### Data shown

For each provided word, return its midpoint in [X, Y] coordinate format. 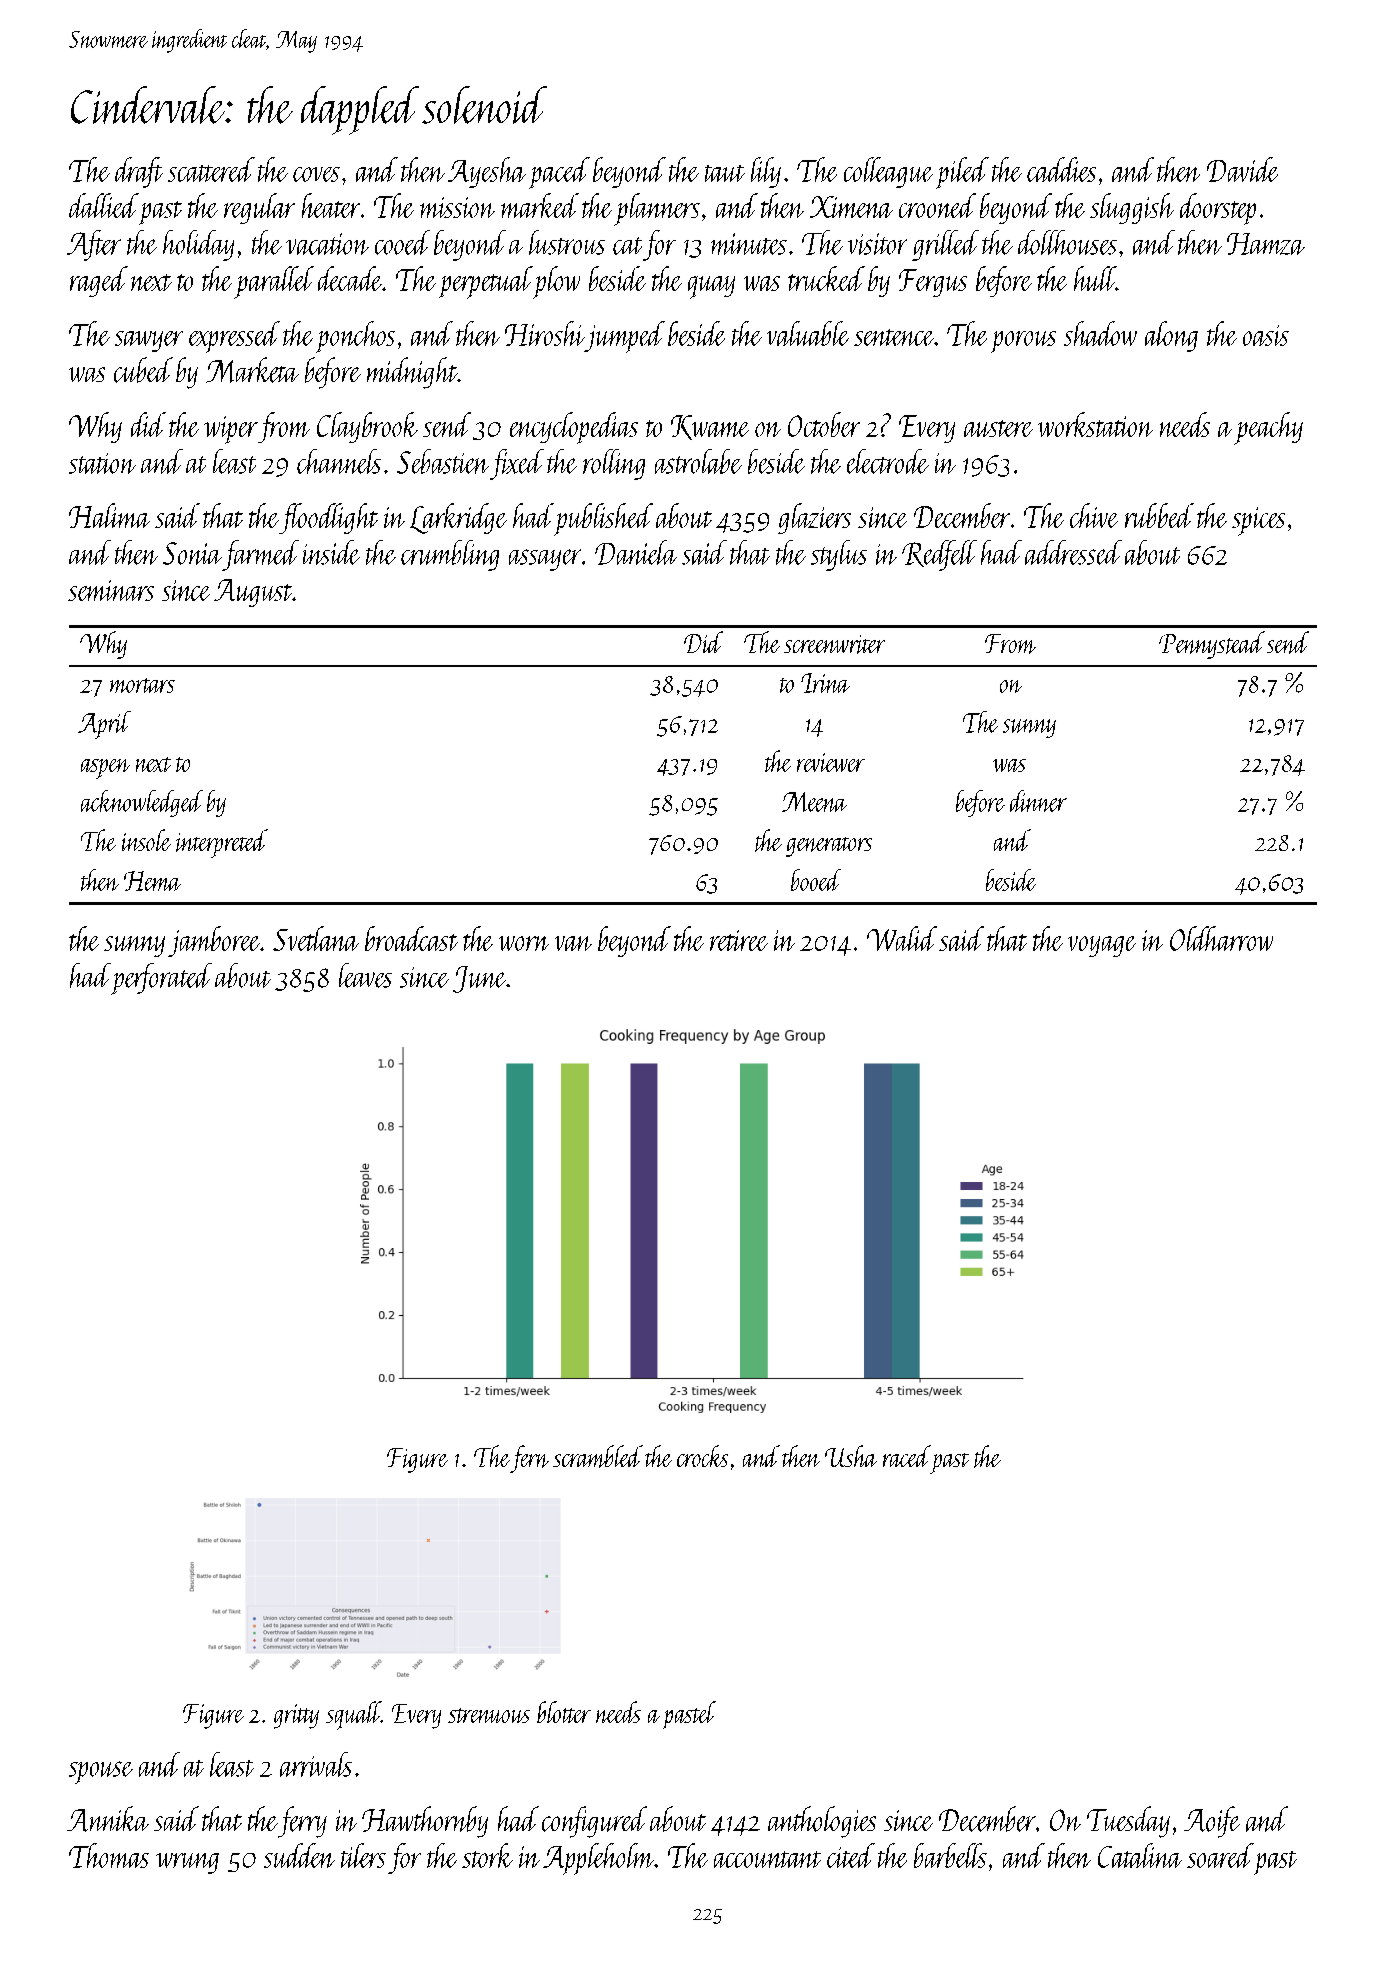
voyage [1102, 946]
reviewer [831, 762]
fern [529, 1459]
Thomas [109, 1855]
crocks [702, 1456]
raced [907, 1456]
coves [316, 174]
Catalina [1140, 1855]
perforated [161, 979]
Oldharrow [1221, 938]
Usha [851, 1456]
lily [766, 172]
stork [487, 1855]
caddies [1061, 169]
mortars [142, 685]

######

* [Exercise instructions]
Update the entries above by replacing "midpoint" with "center point" and keeping every other part the same. Leave the picture out of your answer.

* [Result of this task]
For each provided word, return its center point in [X, Y] coordinate format. 
voyage [1102, 946]
reviewer [831, 762]
fern [529, 1459]
Thomas [109, 1855]
crocks [702, 1456]
raced [907, 1456]
coves [316, 174]
Catalina [1140, 1855]
perforated [161, 979]
Oldharrow [1221, 938]
Usha [851, 1456]
lily [766, 172]
stork [487, 1855]
caddies [1061, 169]
mortars [142, 685]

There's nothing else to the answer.